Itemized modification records
▼▼▼
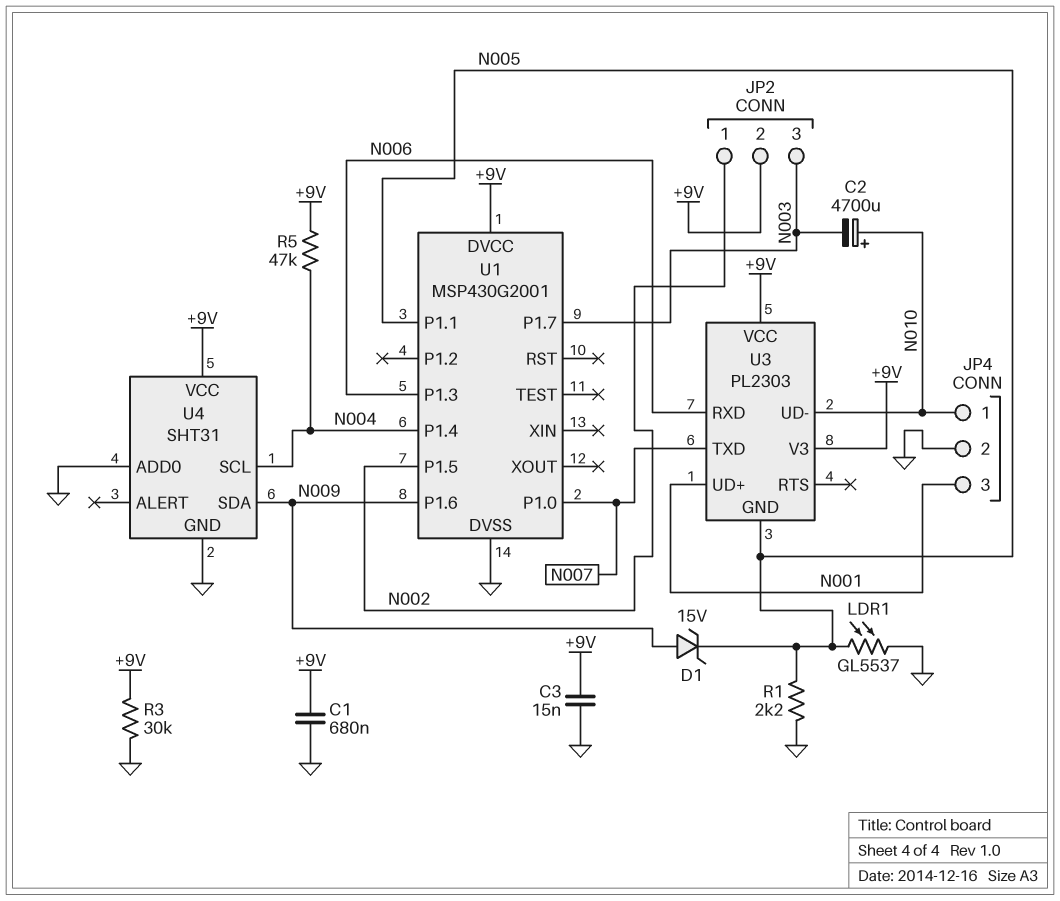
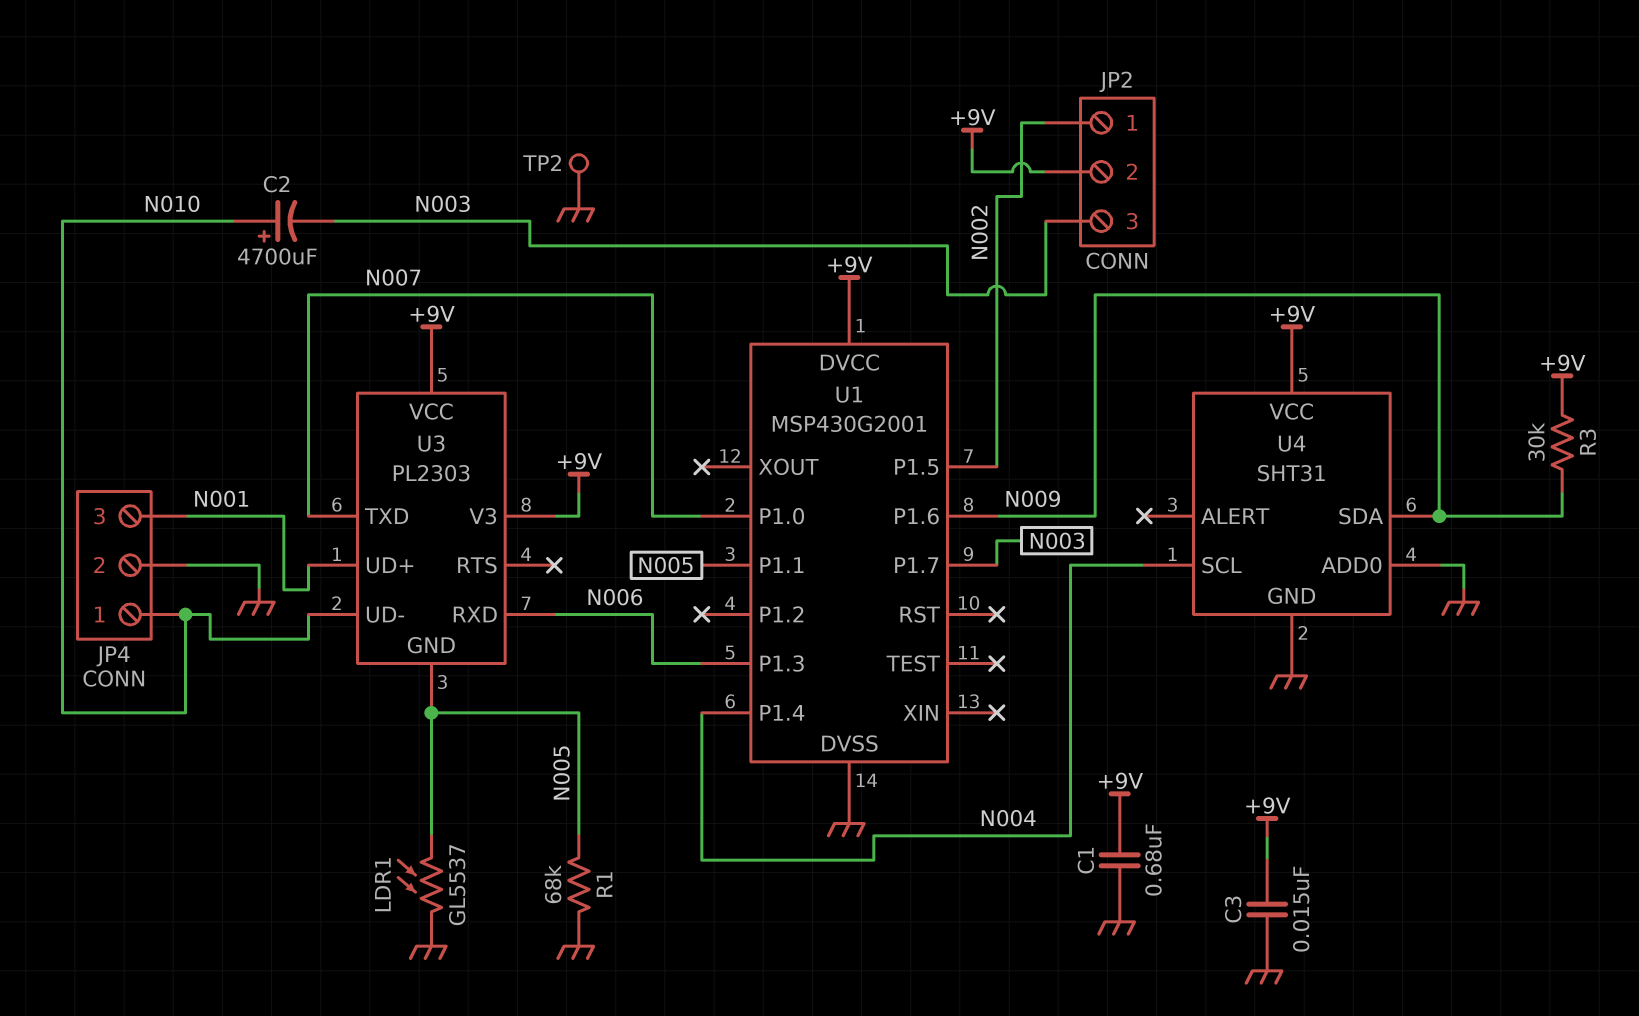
D1: zener 15V (A N009, K N005) -> none
R1: 2.2k (GND, N005) -> 68k (GND, N005)
R3: 30k (+9V, GND) -> 30k (+9V, N009)
R5: 47k (+9V, N004) -> none
TP2: none -> test point (GND)

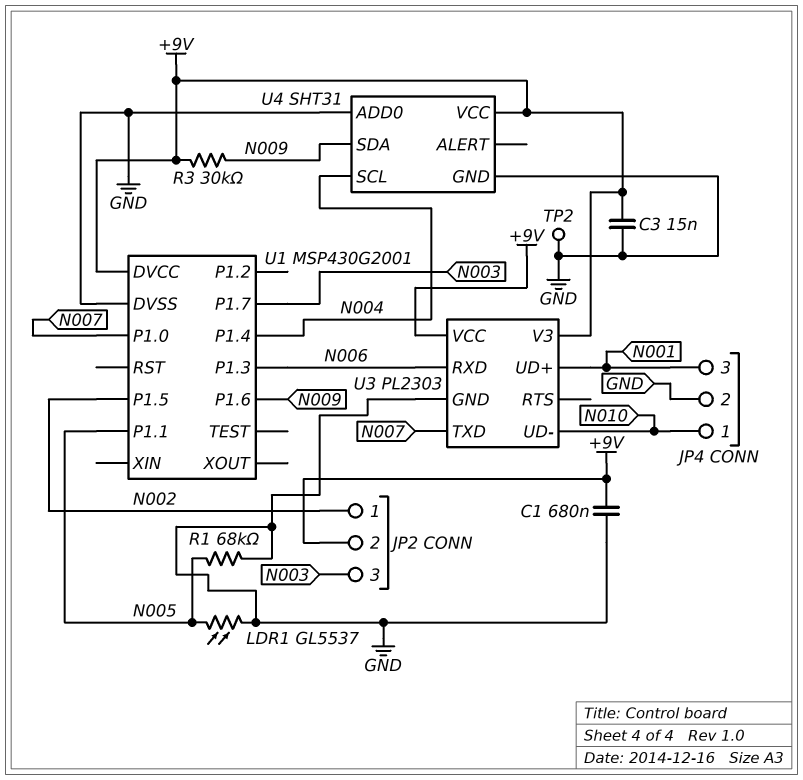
C2: 4700uF (plus N010, minus N003) -> none
U3 pin GND: N005 -> GND

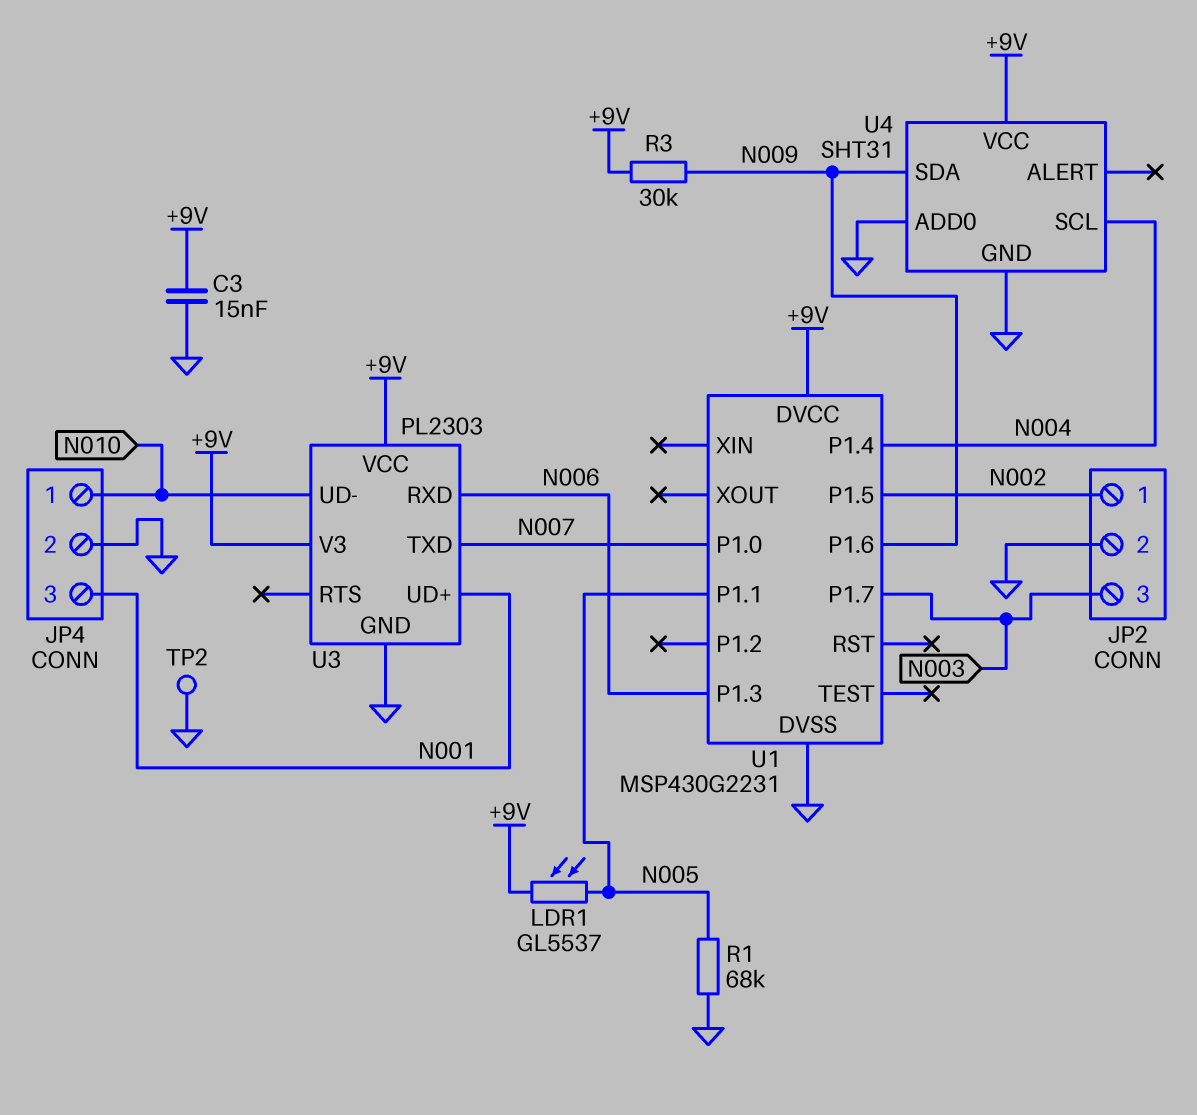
C1: 680nF (+9V, GND) -> none
JP2 pin 2: +9V -> GND
LDR1: GL5537 (GND, N005) -> GL5537 (+9V, N005)
U1: MSP430G2001 -> MSP430G2231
▲▲▲
▶ _INSTRUCTIONS TO FOLLOW_: Please, leaving out all pictures, transcribe exactly the lines above from the one containing "C2: 4700uF (plus N010, minus N003) -> none" through the final line, both included.

▶ _REPLY_:
C2: 4700uF (plus N010, minus N003) -> none
U3 pin GND: N005 -> GND

C1: 680nF (+9V, GND) -> none
JP2 pin 2: +9V -> GND
LDR1: GL5537 (GND, N005) -> GL5537 (+9V, N005)
U1: MSP430G2001 -> MSP430G2231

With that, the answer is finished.